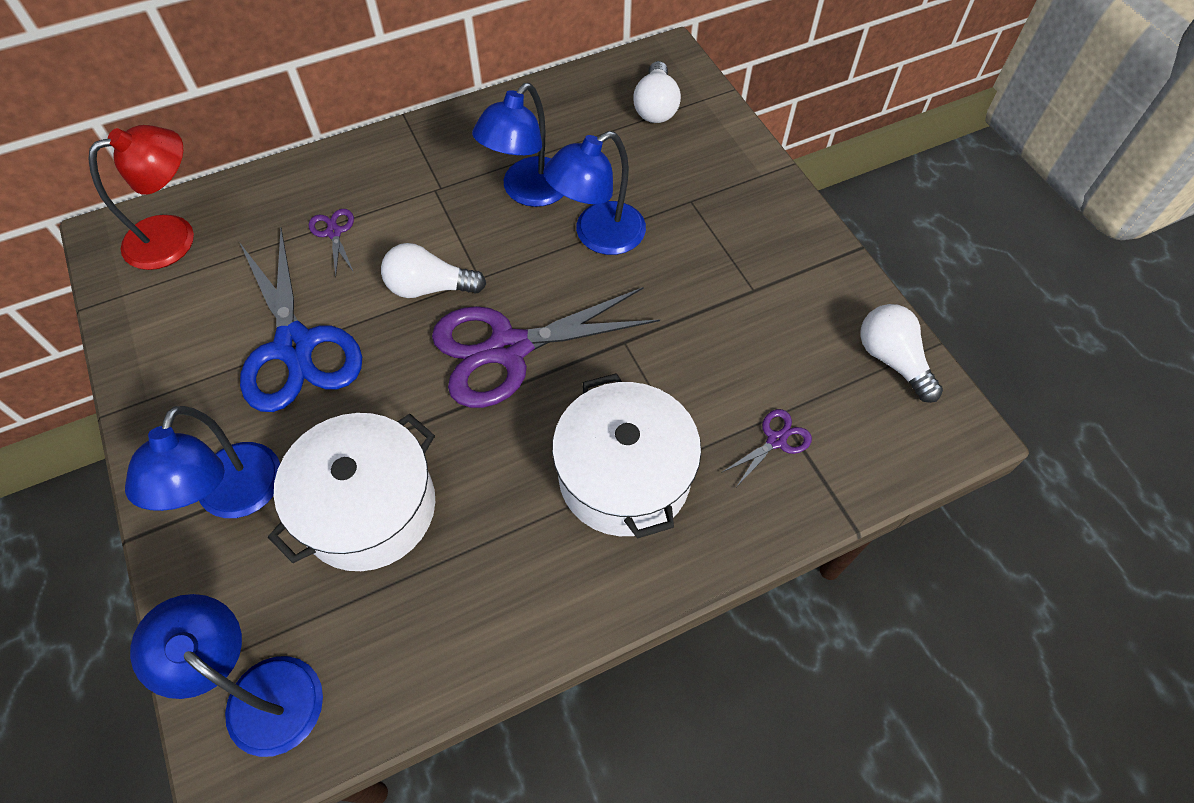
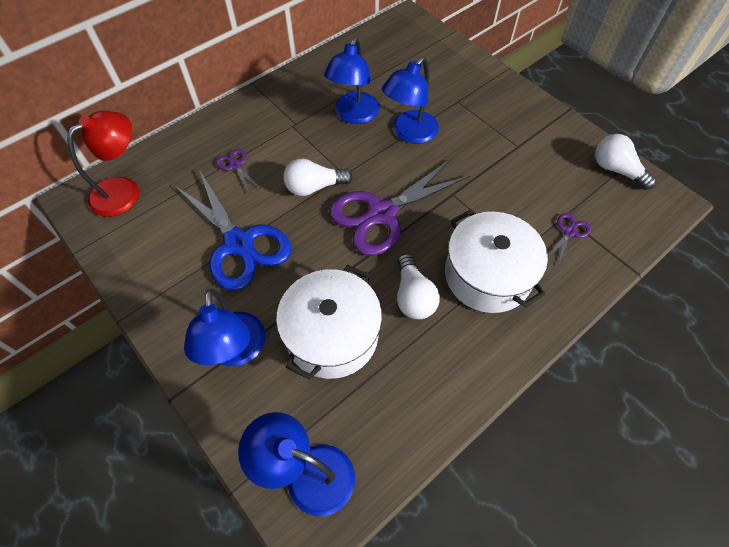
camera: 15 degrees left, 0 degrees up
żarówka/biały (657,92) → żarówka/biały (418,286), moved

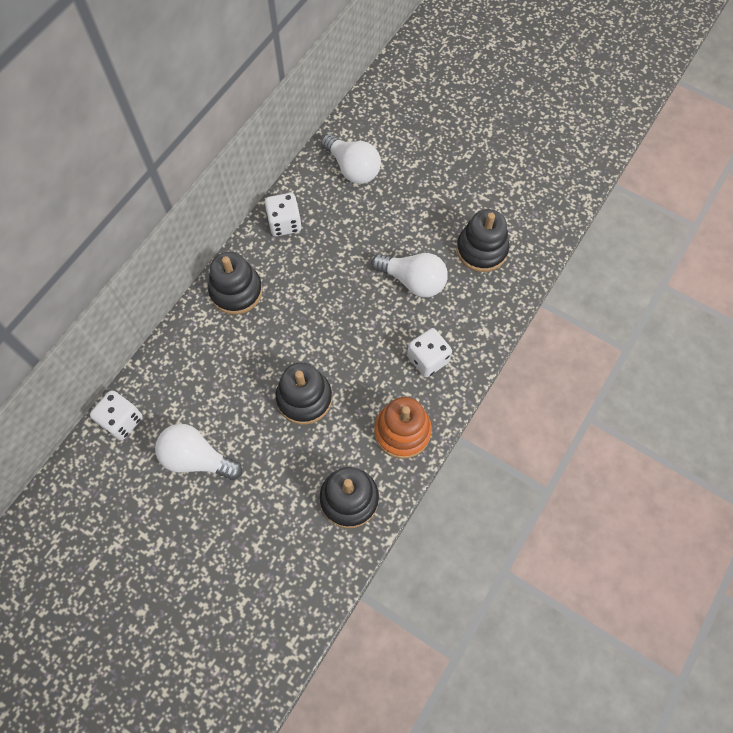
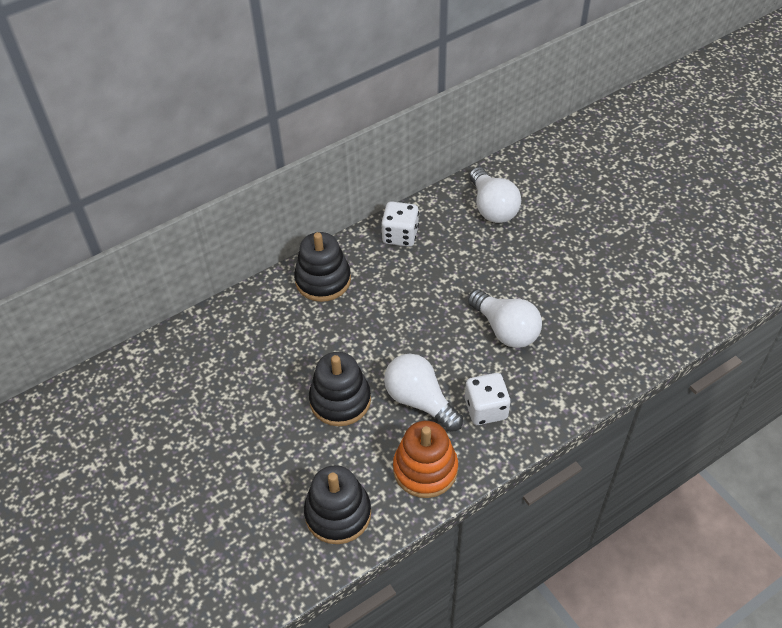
camera: 25 degrees right, 15 degrees down
zabawka nakładanka/czarny (482,240) → -
kostka do gry/biały (116,415) → -
żarówka/biały (198,452) → żarówka/biały (423,393), moved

━━━

→ Task prompt:
Only the lines from the one containing "kostka do gry/biały" through the last line of the material should be returned, each one exactly as written.

→ Exercise result:
kostka do gry/biały (116,415) → -
żarówka/biały (198,452) → żarówka/biały (423,393), moved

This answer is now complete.